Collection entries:
*** Block opens ***

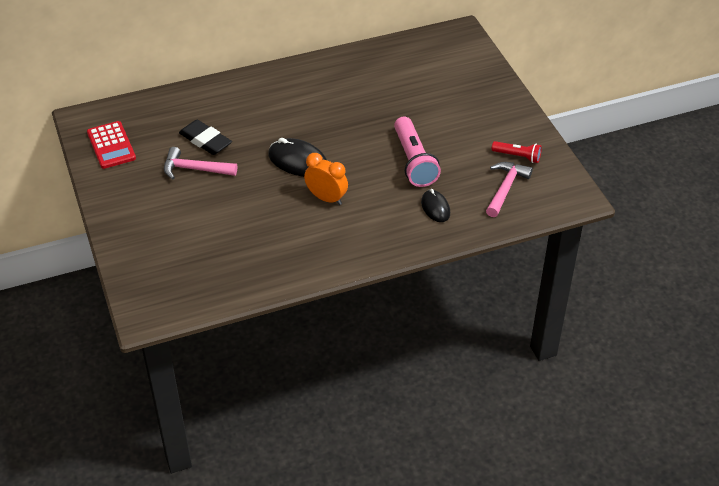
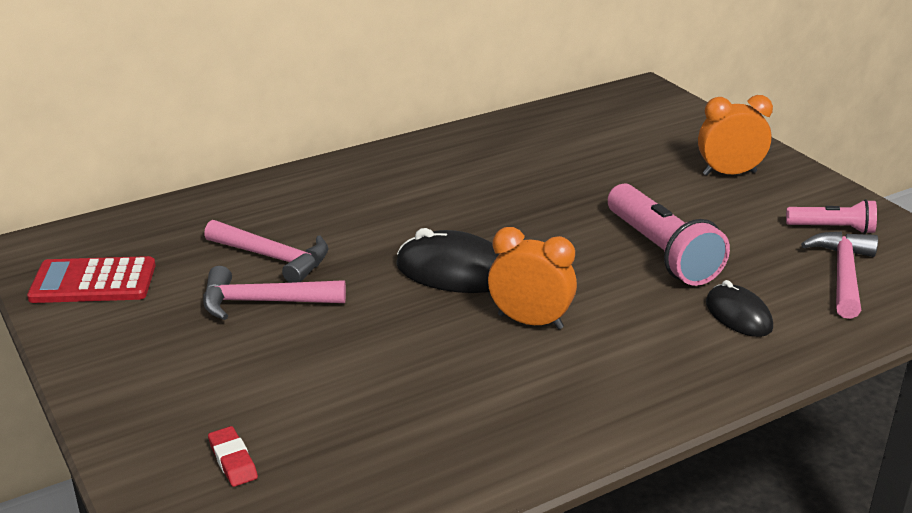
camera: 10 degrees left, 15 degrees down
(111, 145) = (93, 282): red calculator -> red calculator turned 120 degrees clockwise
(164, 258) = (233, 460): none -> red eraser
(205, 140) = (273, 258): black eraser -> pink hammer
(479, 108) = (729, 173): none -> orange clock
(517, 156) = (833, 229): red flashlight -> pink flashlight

*** Block closes ***
*** Block opens ***

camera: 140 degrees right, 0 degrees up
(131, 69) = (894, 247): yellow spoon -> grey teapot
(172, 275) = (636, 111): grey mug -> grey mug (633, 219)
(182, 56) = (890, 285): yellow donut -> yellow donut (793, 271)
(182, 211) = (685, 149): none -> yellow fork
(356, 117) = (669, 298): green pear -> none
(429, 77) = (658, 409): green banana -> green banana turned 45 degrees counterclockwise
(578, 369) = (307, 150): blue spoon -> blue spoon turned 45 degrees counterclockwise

*** Block closes ***

What you return must be the lines above that run from the line with "(429, 77) = (658, 409): green" to the line with "(578, 369) = (307, 150): blue", inclusive, each copied exactly.

▶ **YOUR RESPONSE**
(429, 77) = (658, 409): green banana -> green banana turned 45 degrees counterclockwise
(578, 369) = (307, 150): blue spoon -> blue spoon turned 45 degrees counterclockwise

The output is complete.